→ TASK STATEMENT
Below are the records; return every line from the one that contains "L1: 10uH (DGND, N12) -> none" to the last, exactly, skipping the pictures.

□ □ □ □

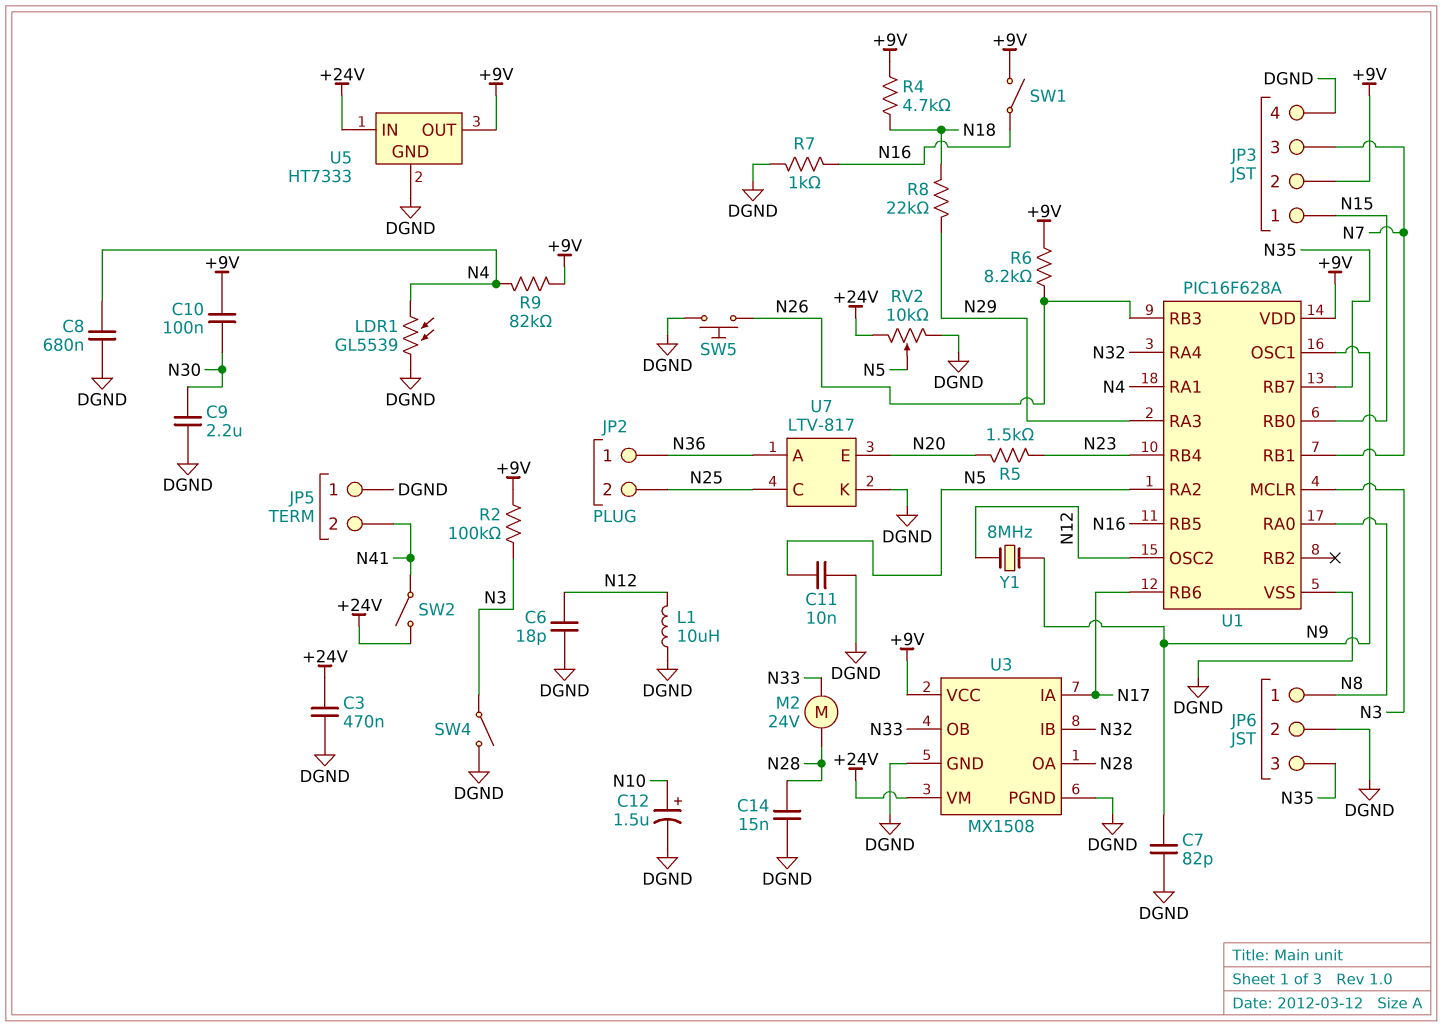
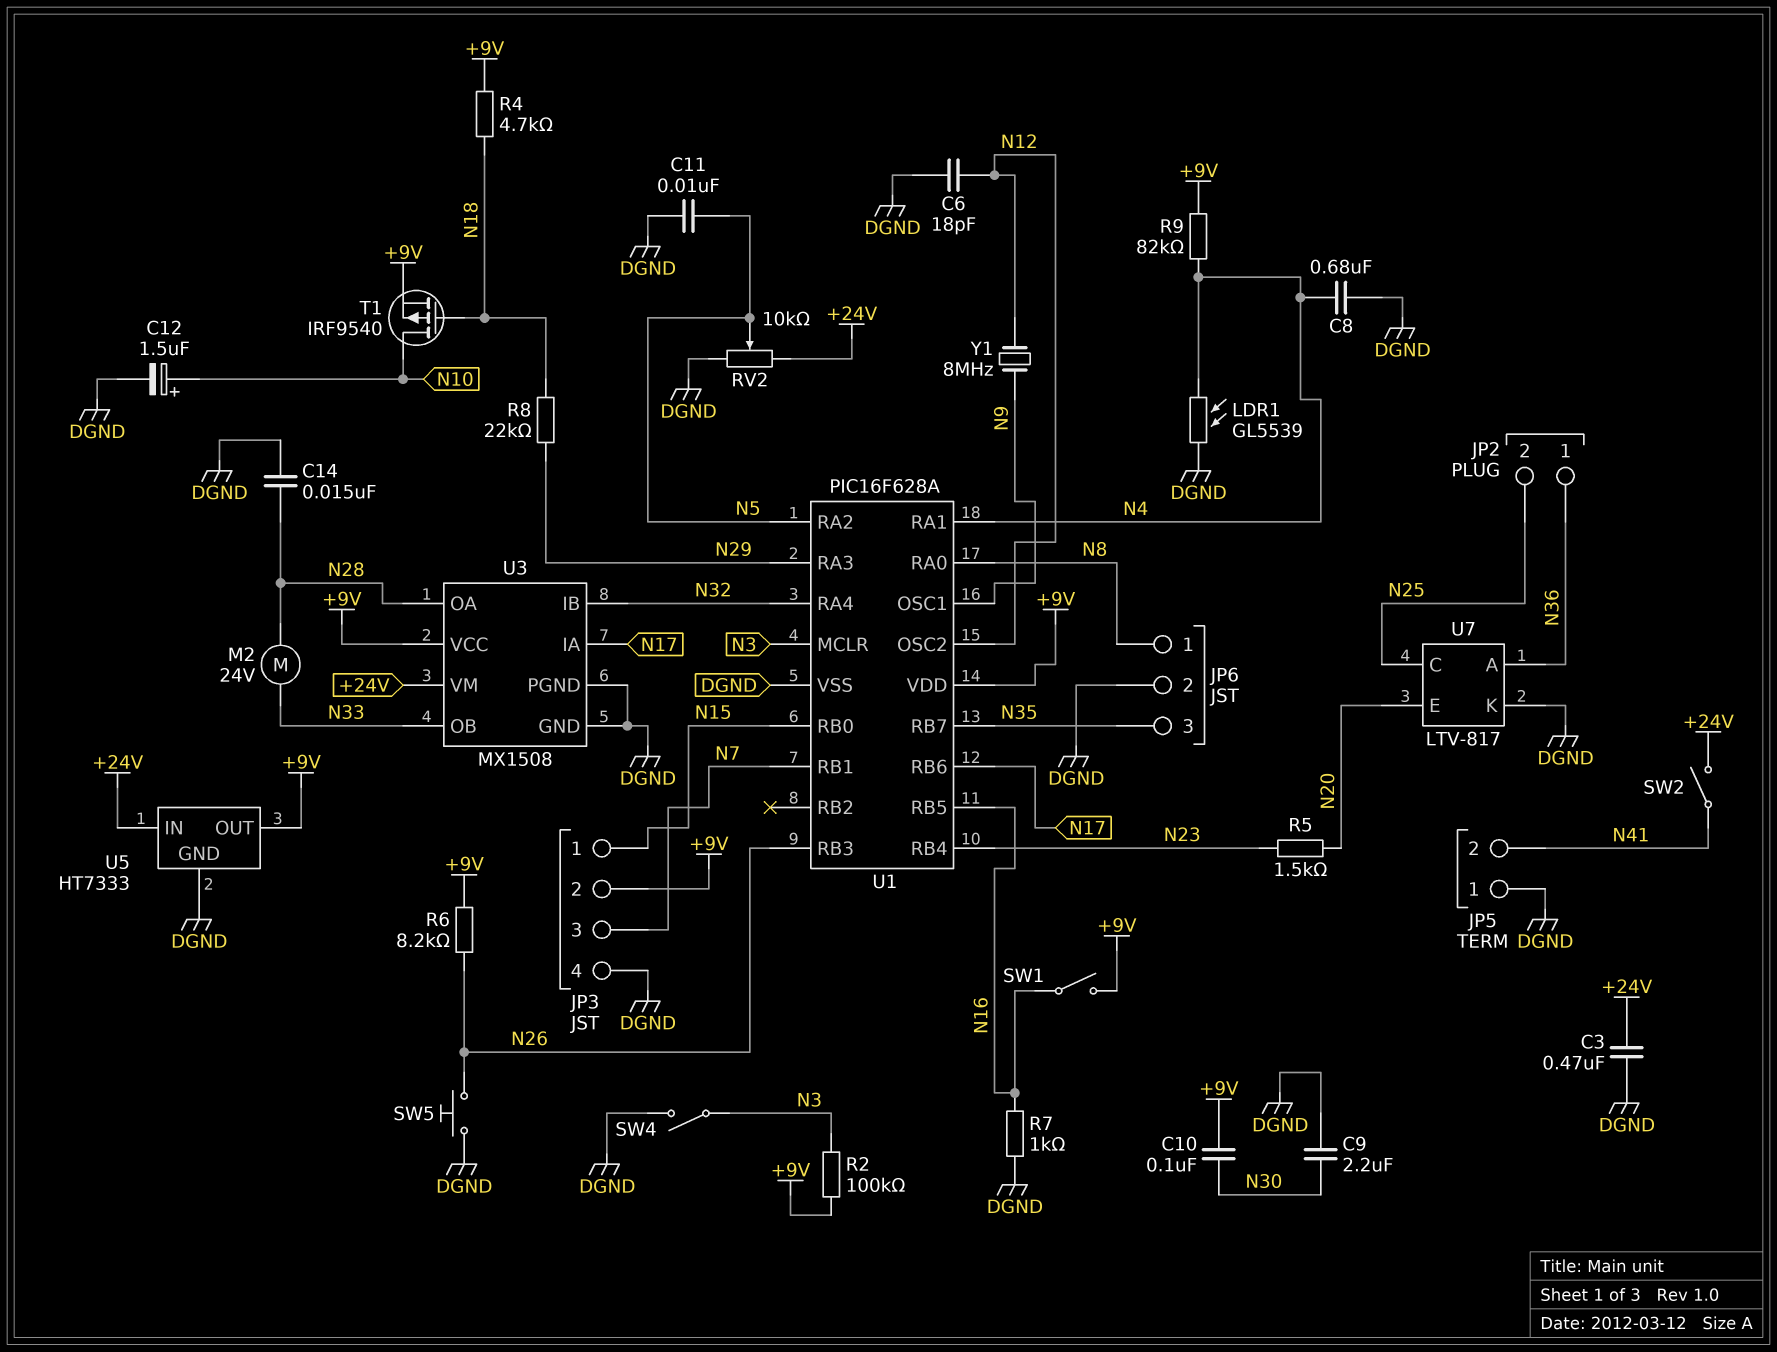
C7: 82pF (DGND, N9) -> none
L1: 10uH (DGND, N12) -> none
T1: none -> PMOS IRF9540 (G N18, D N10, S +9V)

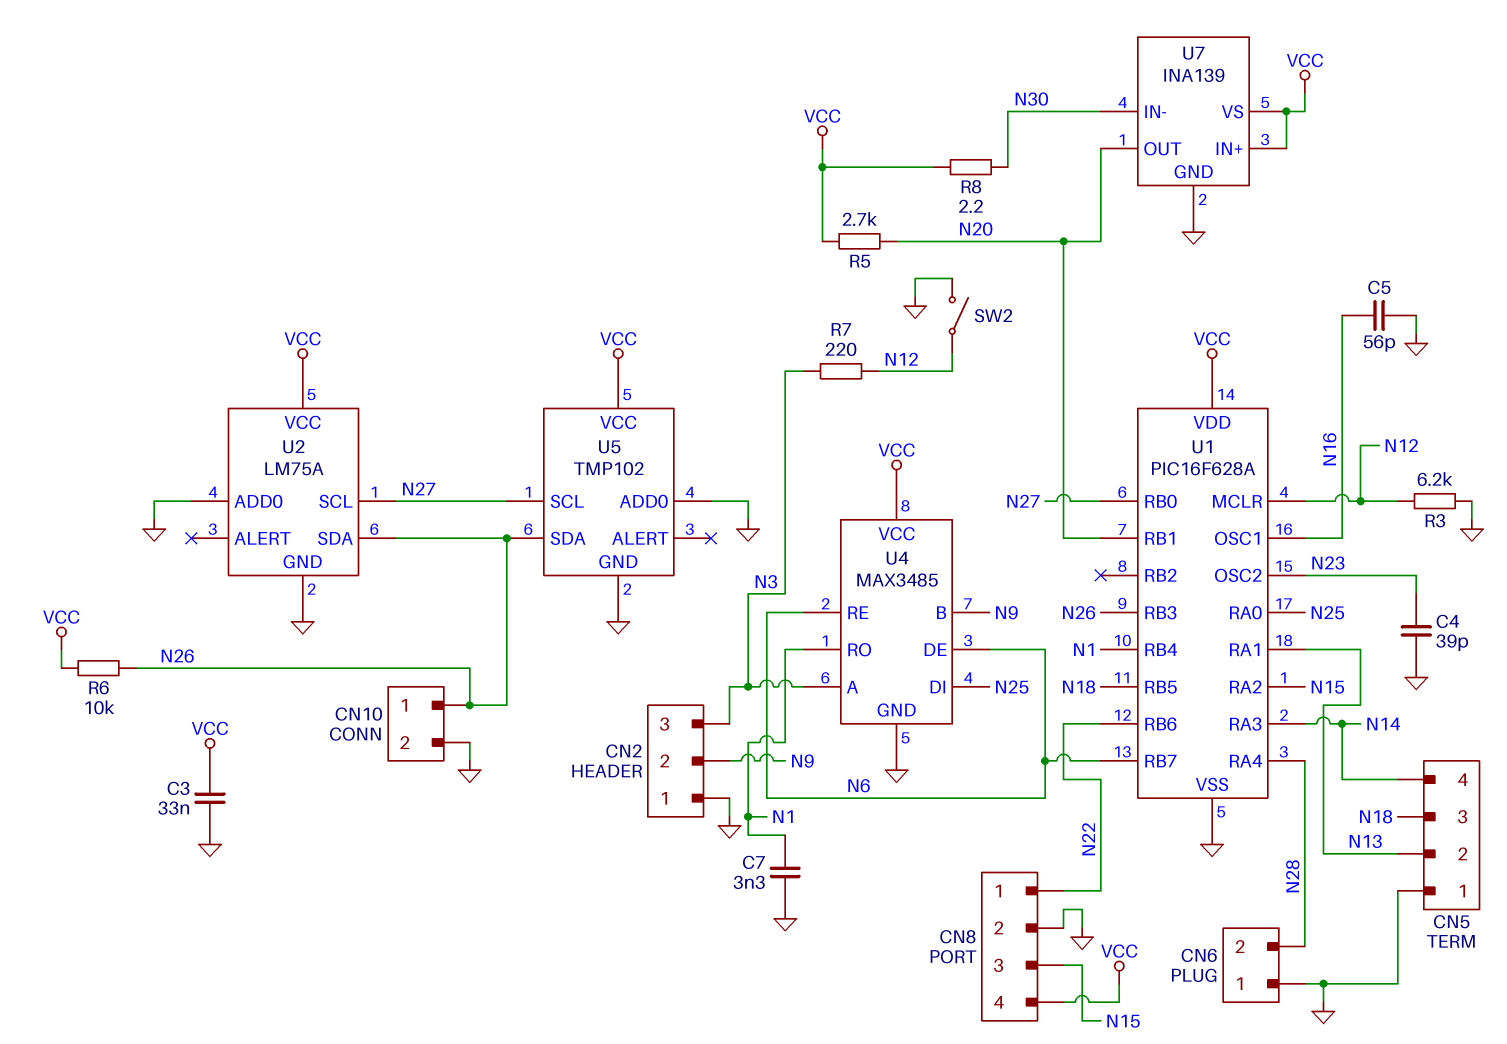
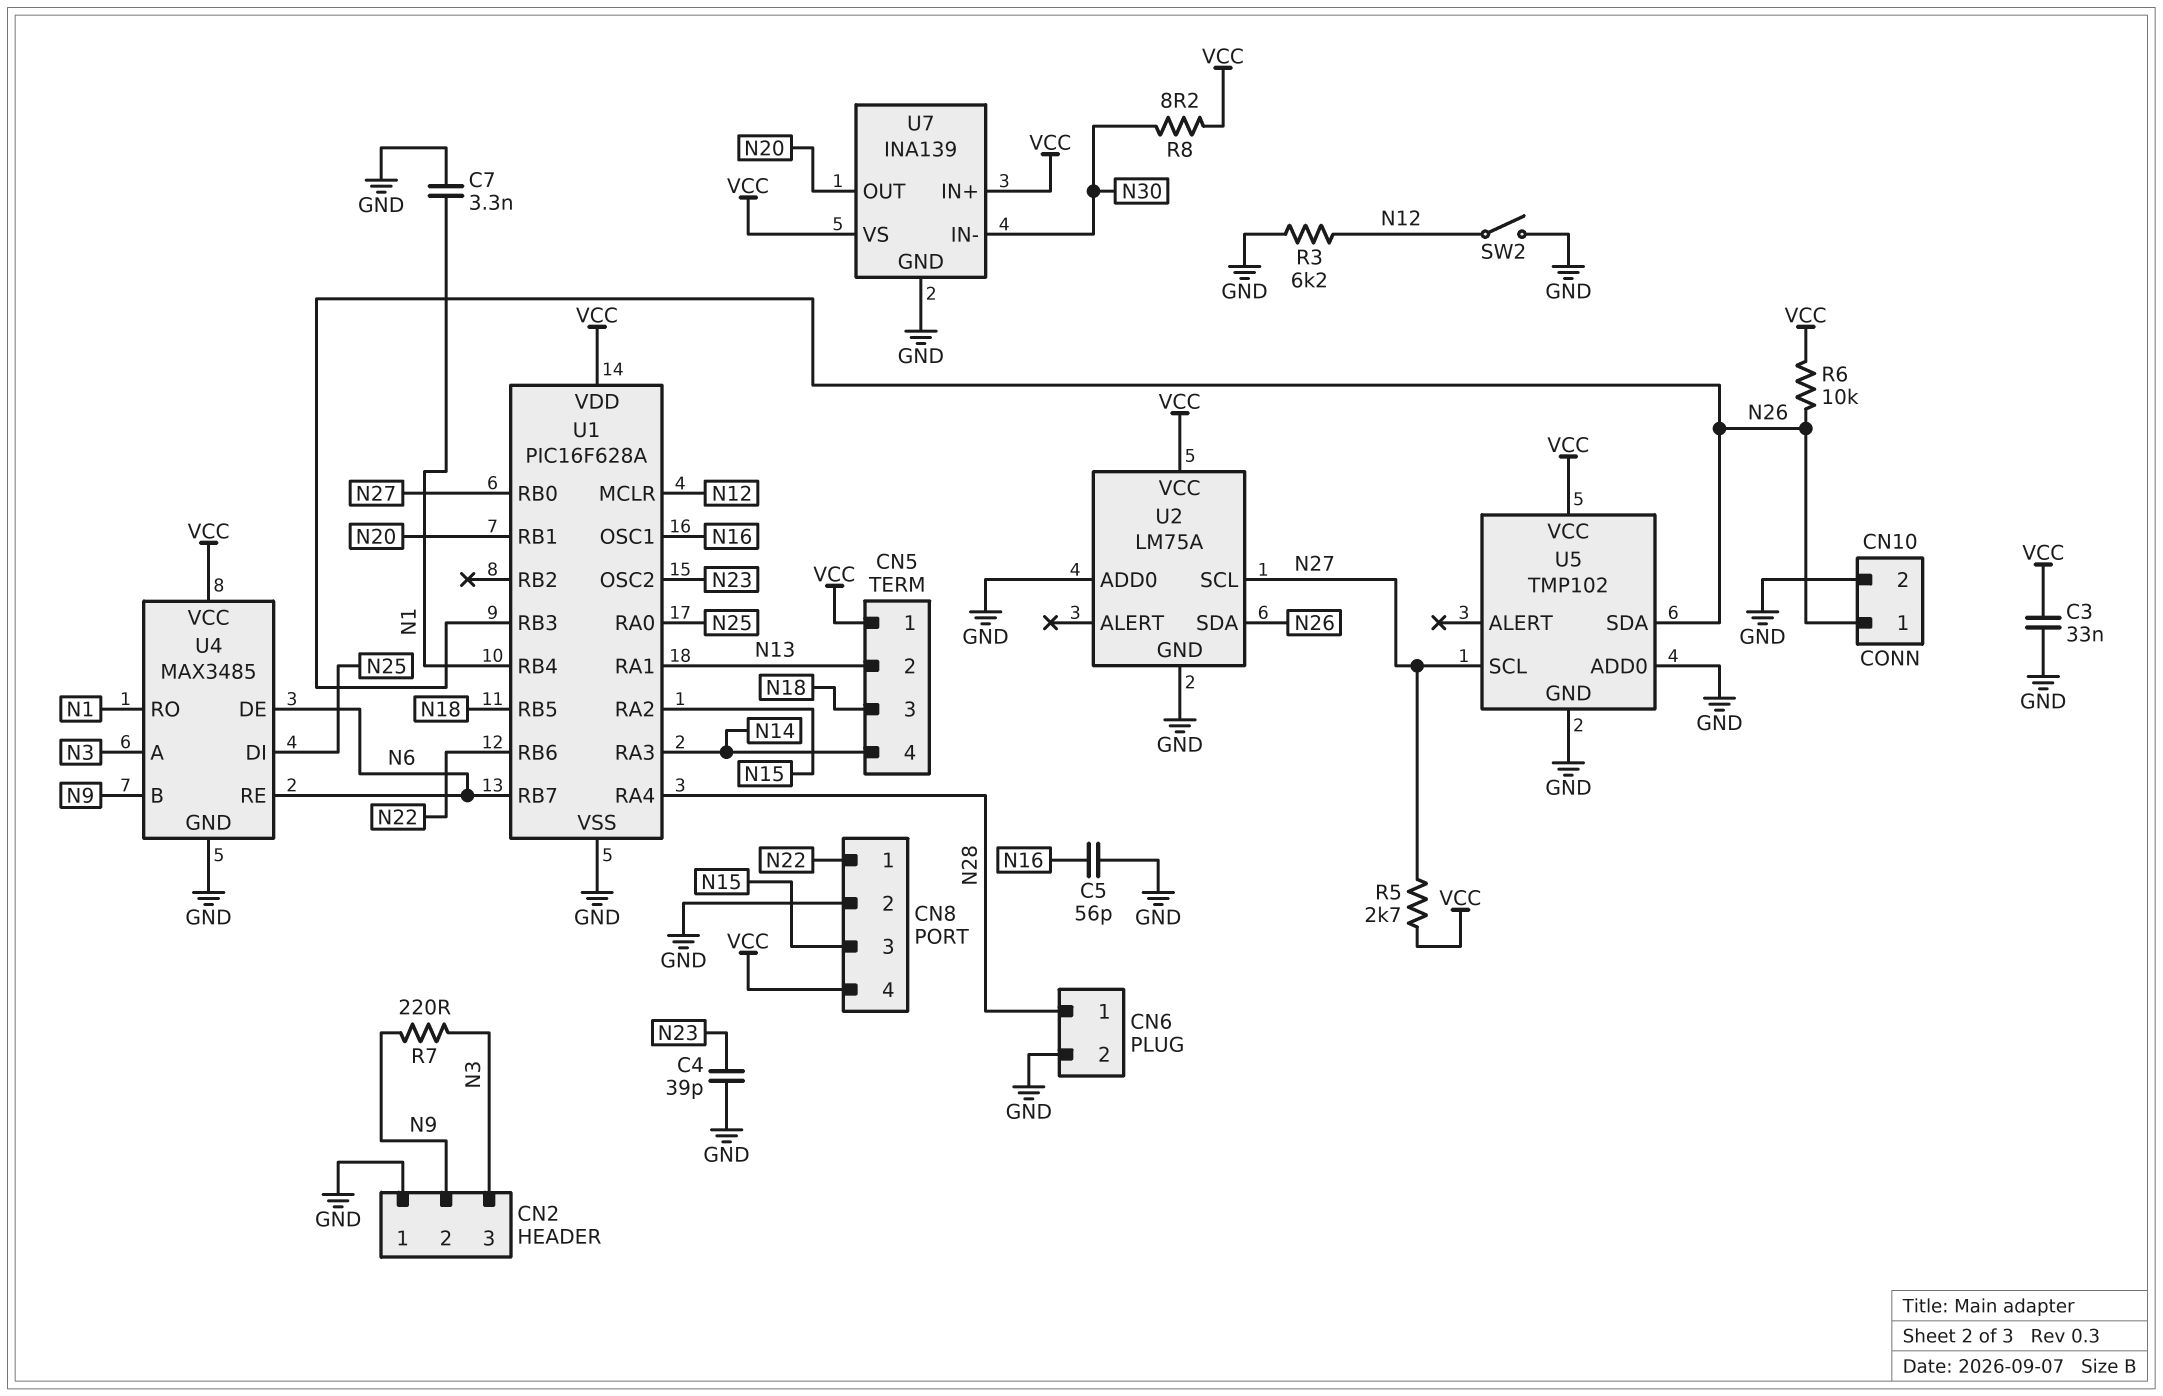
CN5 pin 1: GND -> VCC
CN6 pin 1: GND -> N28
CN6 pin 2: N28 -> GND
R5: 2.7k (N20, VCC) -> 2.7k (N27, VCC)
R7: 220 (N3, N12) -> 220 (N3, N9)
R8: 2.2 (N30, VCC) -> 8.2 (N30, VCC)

□ □ □ □

→ OUTPUT BELOW
L1: 10uH (DGND, N12) -> none
T1: none -> PMOS IRF9540 (G N18, D N10, S +9V)

CN5 pin 1: GND -> VCC
CN6 pin 1: GND -> N28
CN6 pin 2: N28 -> GND
R5: 2.7k (N20, VCC) -> 2.7k (N27, VCC)
R7: 220 (N3, N12) -> 220 (N3, N9)
R8: 2.2 (N30, VCC) -> 8.2 (N30, VCC)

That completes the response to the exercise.